**INSTRUCTIONS TO FOLLOW:**
In the records below, reproduce exactly the lines from the one containing "blue cube [550,136,620,199]" through the one containing "turquoise soap dispenser [521,118,550,175]", both included, and omit the pictures.

═════ ENTRIES SHOWN

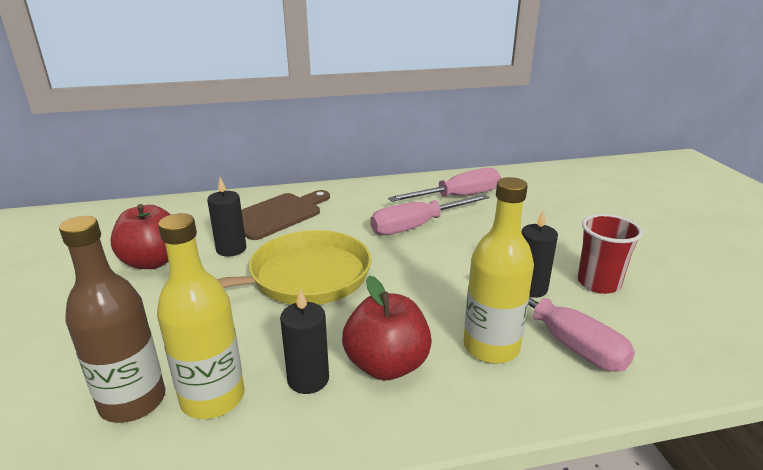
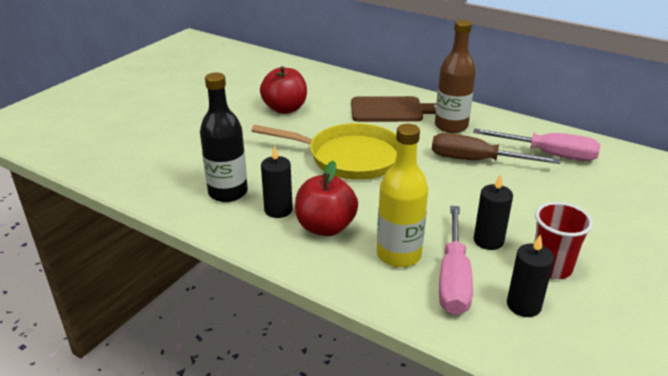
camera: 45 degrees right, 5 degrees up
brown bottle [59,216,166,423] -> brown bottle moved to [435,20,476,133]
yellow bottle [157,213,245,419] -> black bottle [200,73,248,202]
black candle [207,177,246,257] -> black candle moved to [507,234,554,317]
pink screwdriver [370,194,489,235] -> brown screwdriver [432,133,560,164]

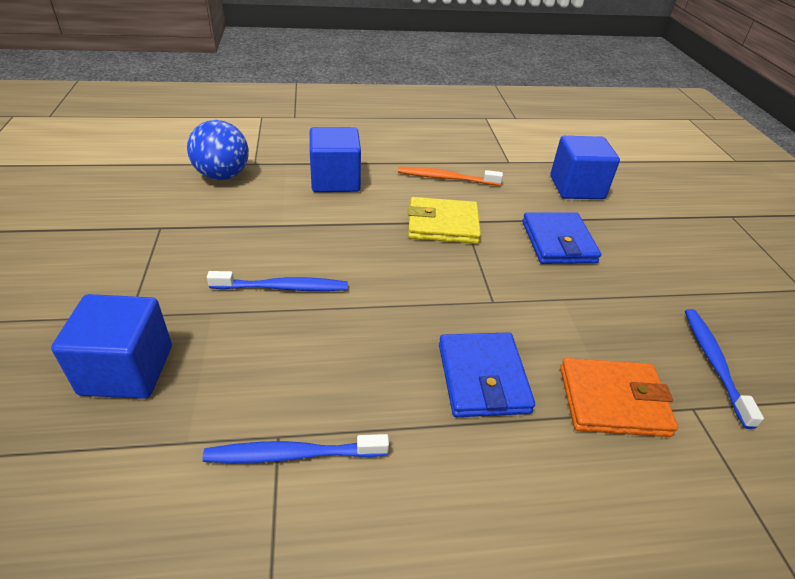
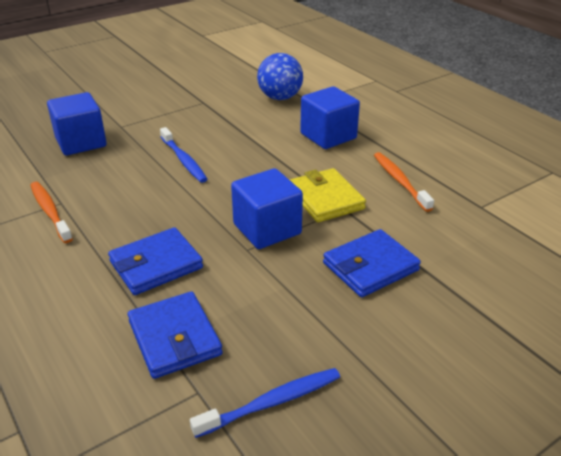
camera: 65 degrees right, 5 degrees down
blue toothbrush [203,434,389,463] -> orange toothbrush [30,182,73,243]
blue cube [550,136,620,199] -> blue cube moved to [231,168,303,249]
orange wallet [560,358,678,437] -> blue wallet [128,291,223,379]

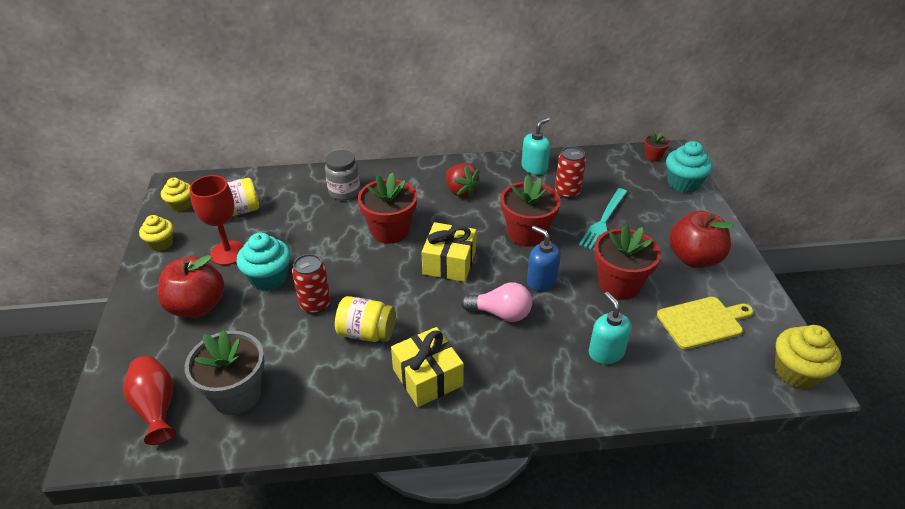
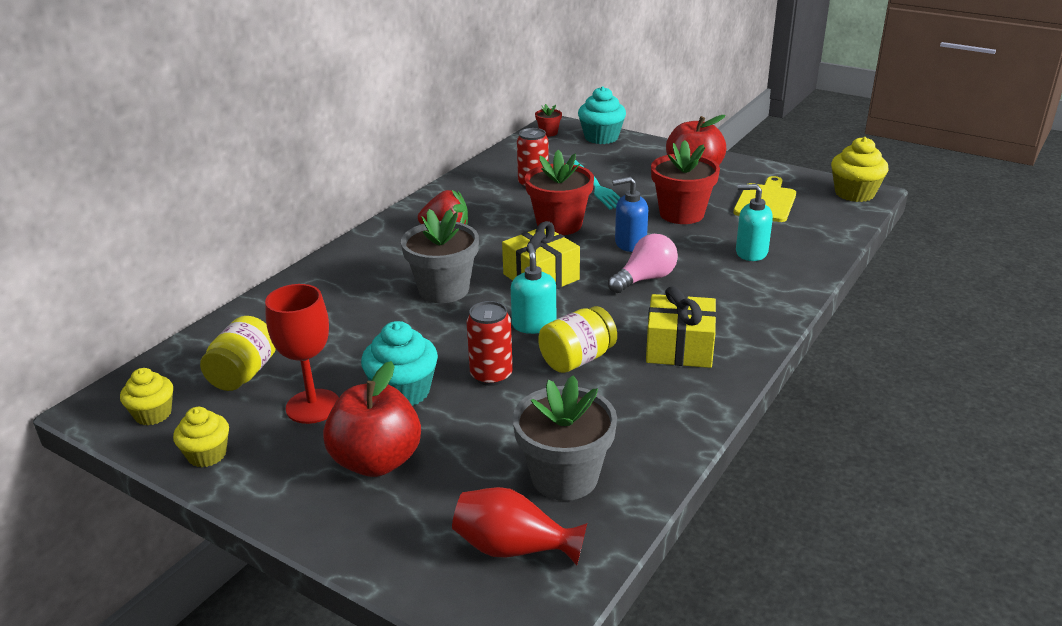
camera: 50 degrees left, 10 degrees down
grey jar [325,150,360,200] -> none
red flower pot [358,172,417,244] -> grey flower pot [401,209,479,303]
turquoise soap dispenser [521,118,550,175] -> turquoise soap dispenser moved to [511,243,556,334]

══════════
═════ ENTRIES SHOWN

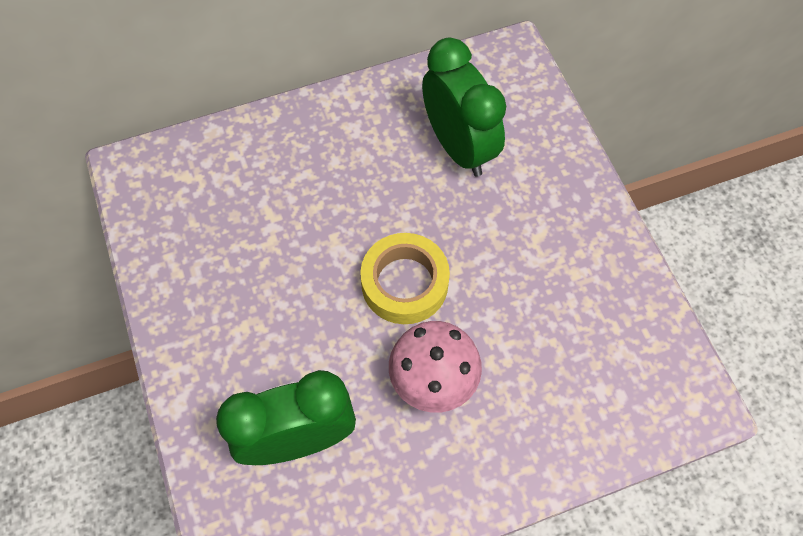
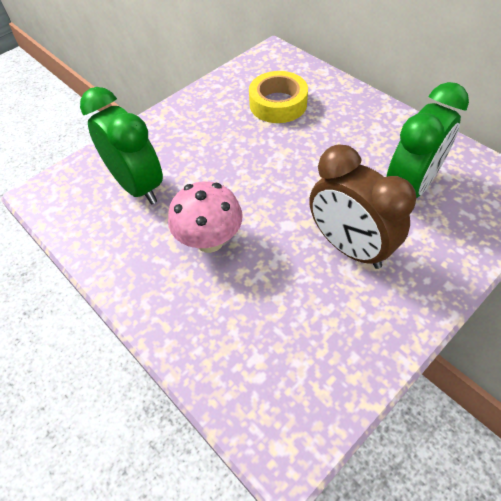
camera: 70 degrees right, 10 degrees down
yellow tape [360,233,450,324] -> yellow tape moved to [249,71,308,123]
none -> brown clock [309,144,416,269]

══════════

**YOUR RESPONSE:**
blue cube [550,136,620,199] -> blue cube moved to [231,168,303,249]
orange wallet [560,358,678,437] -> blue wallet [128,291,223,379]

camera: 50 degrees left, 10 degrees down
grey jar [325,150,360,200] -> none
red flower pot [358,172,417,244] -> grey flower pot [401,209,479,303]
turquoise soap dispenser [521,118,550,175] -> turquoise soap dispenser moved to [511,243,556,334]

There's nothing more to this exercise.